# [Action item]
The output should be every line below that includes the word "pink".

# [Available data]
------------------------------------------------------------

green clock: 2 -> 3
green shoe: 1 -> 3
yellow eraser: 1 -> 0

------------------------------------------------------------

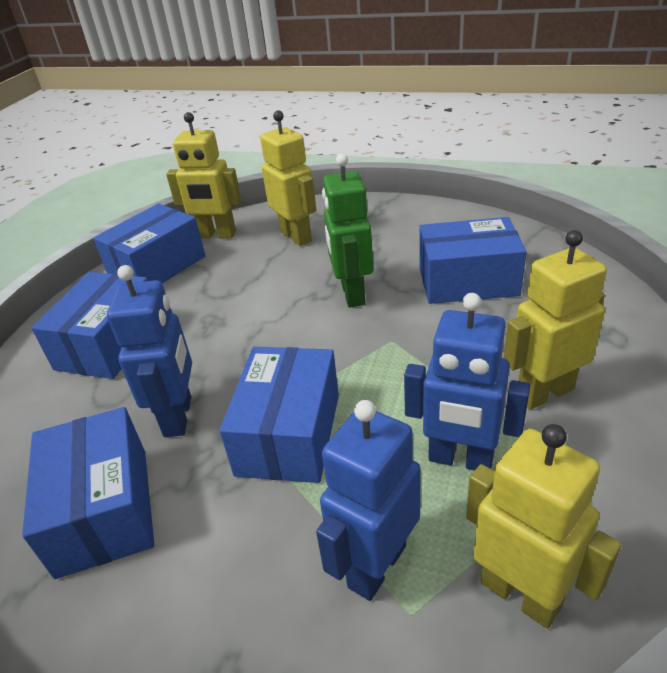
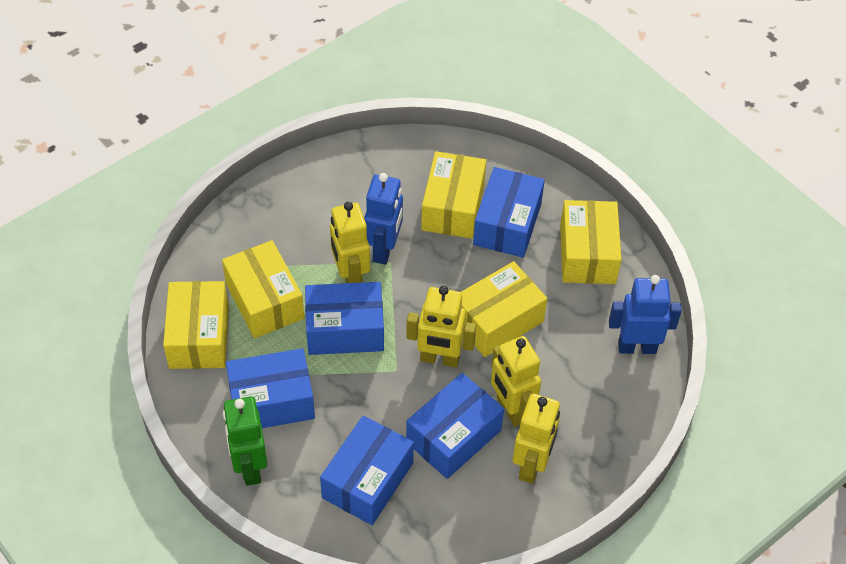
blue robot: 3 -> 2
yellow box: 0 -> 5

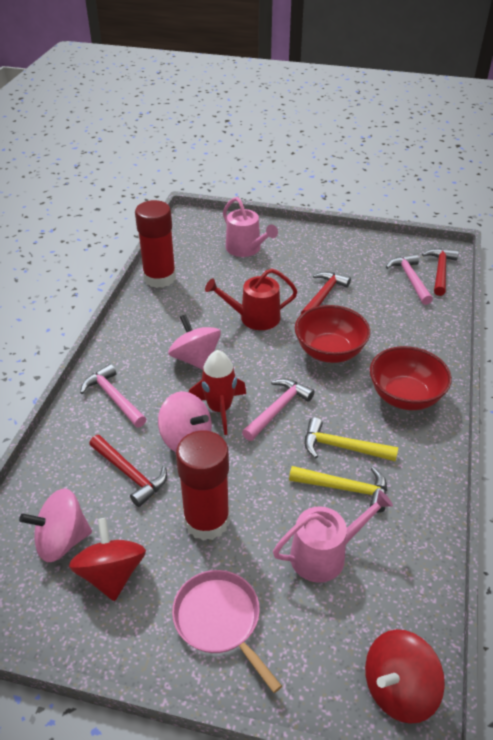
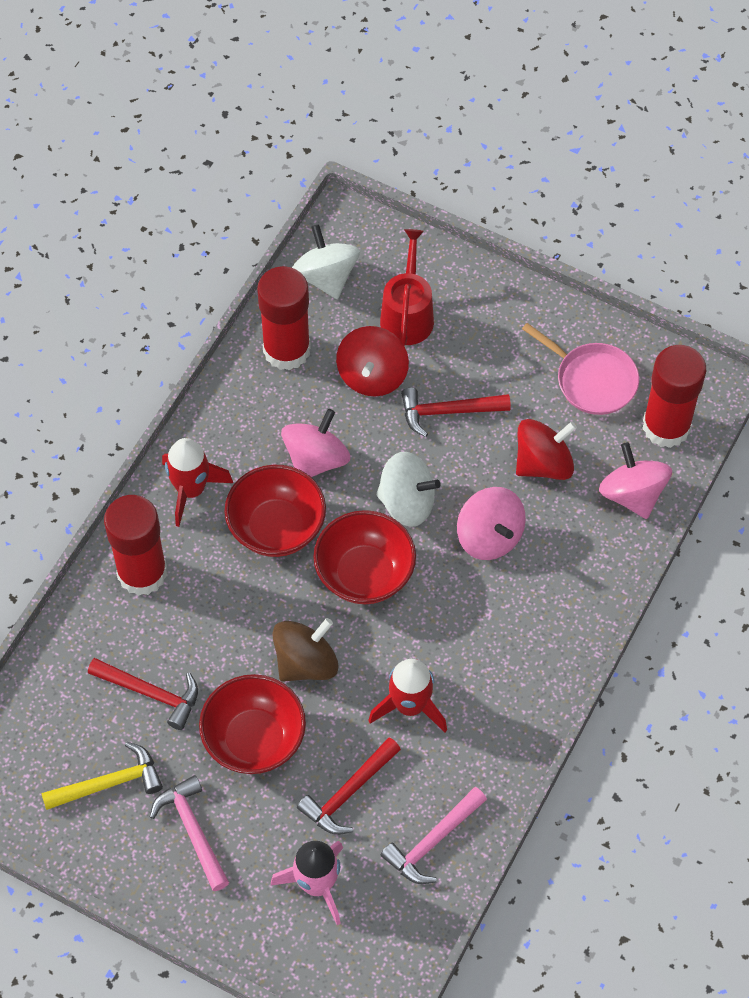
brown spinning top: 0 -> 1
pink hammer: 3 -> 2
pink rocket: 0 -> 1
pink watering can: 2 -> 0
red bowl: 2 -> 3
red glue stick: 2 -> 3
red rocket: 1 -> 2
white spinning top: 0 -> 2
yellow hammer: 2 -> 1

------------------------------------------------------------

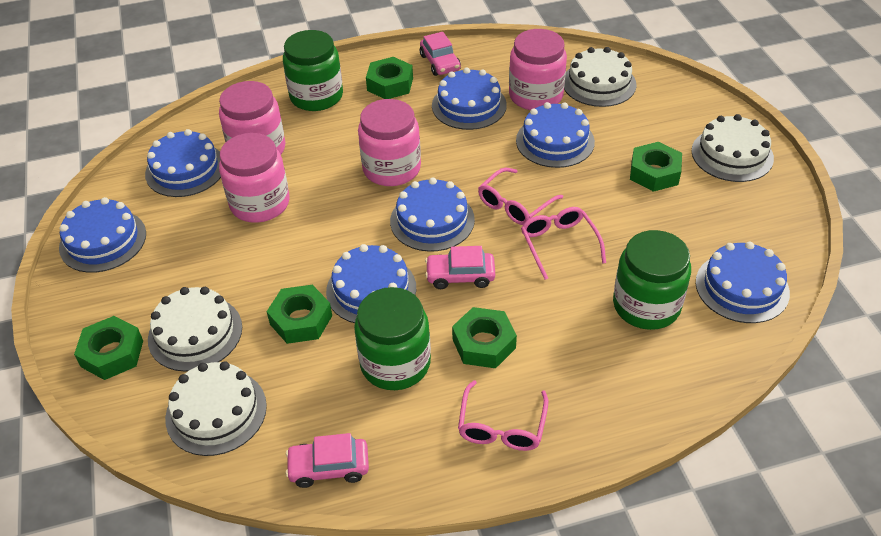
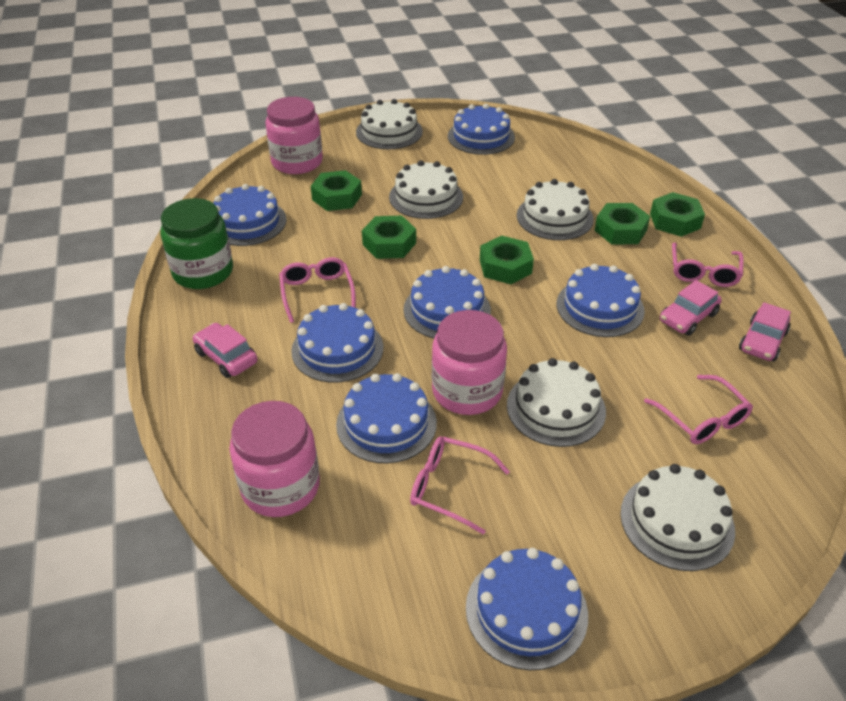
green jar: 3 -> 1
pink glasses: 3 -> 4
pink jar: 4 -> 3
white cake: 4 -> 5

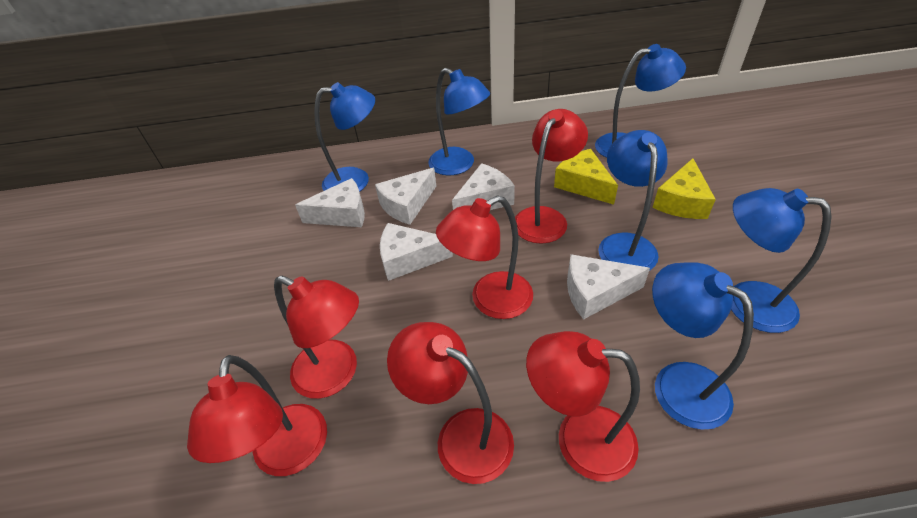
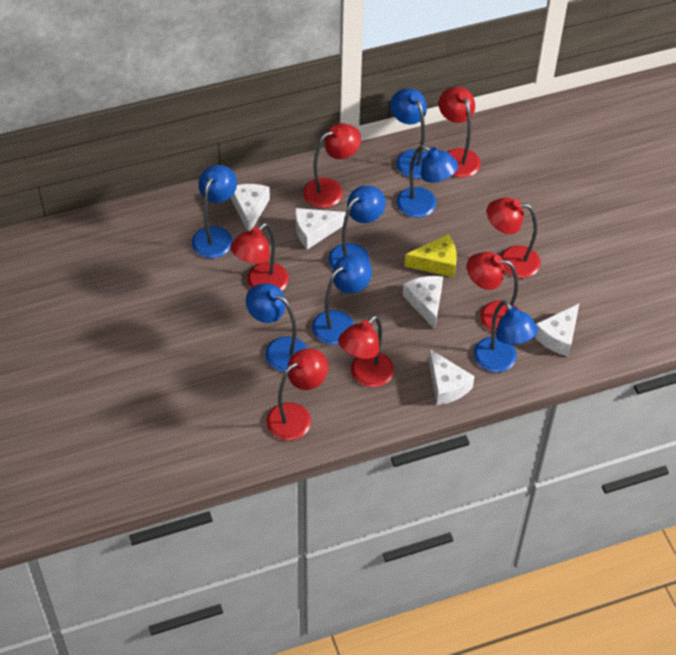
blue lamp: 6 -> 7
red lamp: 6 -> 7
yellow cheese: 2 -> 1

------------------------------------------------------------

# [Response to the exercise]
pink hammer: 3 -> 2
pink rocket: 0 -> 1
pink watering can: 2 -> 0
pink glasses: 3 -> 4
pink jar: 4 -> 3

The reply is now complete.